| Records for processing |
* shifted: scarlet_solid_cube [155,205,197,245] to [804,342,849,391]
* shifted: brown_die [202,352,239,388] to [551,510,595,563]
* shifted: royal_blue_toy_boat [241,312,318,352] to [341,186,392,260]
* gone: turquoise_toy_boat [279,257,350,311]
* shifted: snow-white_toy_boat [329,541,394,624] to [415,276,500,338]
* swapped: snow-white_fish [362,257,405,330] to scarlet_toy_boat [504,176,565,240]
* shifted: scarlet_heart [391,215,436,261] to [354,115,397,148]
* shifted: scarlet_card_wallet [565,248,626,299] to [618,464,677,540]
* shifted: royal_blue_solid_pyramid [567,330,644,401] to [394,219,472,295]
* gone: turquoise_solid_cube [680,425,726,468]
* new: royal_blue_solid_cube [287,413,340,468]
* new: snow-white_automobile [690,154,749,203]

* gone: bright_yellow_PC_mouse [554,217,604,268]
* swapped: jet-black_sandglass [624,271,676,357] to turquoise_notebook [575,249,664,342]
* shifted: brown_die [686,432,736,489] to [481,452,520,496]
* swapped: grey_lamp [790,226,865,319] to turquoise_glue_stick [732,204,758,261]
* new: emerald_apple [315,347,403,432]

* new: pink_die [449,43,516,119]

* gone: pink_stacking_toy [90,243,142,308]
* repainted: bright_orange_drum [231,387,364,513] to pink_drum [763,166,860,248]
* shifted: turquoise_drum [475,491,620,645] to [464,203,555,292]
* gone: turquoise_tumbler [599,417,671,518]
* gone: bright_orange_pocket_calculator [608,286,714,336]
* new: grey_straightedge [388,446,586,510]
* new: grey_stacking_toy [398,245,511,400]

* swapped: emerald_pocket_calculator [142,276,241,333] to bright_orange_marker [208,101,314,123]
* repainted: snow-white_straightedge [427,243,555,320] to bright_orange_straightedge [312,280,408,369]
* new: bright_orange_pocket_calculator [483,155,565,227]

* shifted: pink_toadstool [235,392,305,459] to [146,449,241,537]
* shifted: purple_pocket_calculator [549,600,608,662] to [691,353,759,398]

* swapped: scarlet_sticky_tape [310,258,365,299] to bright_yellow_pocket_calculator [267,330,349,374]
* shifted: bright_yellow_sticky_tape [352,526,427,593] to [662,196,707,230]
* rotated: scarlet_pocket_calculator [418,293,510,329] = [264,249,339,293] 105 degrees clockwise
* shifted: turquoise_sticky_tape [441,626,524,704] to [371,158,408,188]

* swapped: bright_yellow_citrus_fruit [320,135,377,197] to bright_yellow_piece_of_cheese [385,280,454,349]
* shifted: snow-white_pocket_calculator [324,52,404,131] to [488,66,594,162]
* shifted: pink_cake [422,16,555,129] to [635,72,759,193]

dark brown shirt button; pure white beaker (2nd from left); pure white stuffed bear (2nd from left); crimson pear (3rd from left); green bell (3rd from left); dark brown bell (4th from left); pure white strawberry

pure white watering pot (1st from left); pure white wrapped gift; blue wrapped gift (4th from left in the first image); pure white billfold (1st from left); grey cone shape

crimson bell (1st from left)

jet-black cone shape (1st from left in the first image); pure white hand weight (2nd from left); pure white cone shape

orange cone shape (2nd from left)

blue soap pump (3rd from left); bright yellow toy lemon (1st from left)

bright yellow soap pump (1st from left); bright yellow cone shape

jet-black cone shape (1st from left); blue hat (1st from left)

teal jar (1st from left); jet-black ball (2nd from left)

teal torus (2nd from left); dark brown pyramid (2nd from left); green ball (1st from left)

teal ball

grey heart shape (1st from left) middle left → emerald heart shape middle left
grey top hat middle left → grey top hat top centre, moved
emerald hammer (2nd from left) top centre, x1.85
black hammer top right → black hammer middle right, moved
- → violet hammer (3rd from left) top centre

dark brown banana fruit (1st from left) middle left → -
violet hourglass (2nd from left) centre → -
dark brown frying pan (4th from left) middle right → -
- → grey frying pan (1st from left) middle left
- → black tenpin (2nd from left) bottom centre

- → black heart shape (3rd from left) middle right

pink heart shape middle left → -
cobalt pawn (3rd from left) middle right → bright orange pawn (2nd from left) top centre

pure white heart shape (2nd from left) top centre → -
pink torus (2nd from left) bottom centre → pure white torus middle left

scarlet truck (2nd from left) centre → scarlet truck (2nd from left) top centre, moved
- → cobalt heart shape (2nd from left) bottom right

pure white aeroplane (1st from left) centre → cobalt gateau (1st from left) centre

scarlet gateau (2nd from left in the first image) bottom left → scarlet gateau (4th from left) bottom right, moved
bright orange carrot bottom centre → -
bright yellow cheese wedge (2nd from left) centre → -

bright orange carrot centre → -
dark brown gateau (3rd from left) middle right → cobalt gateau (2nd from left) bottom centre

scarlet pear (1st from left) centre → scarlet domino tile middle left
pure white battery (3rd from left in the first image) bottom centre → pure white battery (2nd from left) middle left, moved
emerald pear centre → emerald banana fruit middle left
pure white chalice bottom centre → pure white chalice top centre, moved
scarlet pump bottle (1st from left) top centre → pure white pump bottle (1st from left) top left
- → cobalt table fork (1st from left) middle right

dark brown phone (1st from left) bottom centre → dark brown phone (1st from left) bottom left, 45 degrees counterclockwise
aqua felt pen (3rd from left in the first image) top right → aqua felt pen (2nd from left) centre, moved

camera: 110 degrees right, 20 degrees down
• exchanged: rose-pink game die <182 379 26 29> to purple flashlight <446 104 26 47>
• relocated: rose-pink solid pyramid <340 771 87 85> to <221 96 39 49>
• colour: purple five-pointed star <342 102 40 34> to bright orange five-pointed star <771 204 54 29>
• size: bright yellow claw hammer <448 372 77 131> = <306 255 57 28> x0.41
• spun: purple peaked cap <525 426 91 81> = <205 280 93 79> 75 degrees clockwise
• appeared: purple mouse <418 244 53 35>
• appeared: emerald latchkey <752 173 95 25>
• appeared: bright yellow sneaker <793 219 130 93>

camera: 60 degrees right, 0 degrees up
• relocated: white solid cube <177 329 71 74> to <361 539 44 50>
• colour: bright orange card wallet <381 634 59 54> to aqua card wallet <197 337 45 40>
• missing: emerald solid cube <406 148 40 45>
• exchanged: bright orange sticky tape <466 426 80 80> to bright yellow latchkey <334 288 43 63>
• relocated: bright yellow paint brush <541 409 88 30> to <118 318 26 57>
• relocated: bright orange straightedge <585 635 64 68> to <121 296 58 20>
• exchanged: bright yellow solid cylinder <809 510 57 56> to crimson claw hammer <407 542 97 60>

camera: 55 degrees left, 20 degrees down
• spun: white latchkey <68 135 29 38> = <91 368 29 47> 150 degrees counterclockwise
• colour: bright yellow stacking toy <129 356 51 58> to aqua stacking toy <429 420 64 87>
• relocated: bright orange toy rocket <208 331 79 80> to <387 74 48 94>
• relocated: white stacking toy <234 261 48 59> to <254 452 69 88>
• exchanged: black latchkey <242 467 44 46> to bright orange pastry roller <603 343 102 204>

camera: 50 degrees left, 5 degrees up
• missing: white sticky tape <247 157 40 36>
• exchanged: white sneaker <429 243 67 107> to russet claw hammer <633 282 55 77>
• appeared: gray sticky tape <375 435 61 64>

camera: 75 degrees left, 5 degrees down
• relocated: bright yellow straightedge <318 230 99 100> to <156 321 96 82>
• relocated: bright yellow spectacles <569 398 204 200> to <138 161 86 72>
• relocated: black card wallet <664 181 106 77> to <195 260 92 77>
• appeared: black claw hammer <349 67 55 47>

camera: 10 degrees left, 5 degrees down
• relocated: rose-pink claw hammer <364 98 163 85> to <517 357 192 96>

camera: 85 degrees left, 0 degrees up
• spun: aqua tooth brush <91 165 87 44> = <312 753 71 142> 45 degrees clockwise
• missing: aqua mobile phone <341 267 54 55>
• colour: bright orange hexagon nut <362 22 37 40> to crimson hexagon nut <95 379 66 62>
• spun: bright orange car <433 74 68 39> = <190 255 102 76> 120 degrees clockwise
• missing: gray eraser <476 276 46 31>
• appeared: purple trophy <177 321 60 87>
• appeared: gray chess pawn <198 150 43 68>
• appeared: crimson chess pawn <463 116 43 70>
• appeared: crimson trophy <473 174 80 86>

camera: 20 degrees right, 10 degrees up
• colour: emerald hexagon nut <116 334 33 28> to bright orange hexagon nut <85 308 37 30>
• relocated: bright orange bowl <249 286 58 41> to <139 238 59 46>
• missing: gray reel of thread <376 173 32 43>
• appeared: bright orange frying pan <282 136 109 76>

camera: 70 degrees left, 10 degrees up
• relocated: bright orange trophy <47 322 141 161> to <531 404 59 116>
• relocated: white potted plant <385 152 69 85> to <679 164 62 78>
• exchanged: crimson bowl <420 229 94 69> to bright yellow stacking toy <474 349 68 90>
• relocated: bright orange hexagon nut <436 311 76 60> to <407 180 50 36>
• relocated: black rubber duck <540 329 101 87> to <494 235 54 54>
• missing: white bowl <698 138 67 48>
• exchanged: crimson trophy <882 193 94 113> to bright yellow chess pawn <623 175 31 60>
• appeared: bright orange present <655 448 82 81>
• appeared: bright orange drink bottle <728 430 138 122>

| Your instructions |
Starting with the first line above and ending with the line that holds "new: royal_blue_solid_cube [287,413,340,468]", restate each line word for word and add nothing else.

| Answer to this task |
* shifted: scarlet_solid_cube [155,205,197,245] to [804,342,849,391]
* shifted: brown_die [202,352,239,388] to [551,510,595,563]
* shifted: royal_blue_toy_boat [241,312,318,352] to [341,186,392,260]
* gone: turquoise_toy_boat [279,257,350,311]
* shifted: snow-white_toy_boat [329,541,394,624] to [415,276,500,338]
* swapped: snow-white_fish [362,257,405,330] to scarlet_toy_boat [504,176,565,240]
* shifted: scarlet_heart [391,215,436,261] to [354,115,397,148]
* shifted: scarlet_card_wallet [565,248,626,299] to [618,464,677,540]
* shifted: royal_blue_solid_pyramid [567,330,644,401] to [394,219,472,295]
* gone: turquoise_solid_cube [680,425,726,468]
* new: royal_blue_solid_cube [287,413,340,468]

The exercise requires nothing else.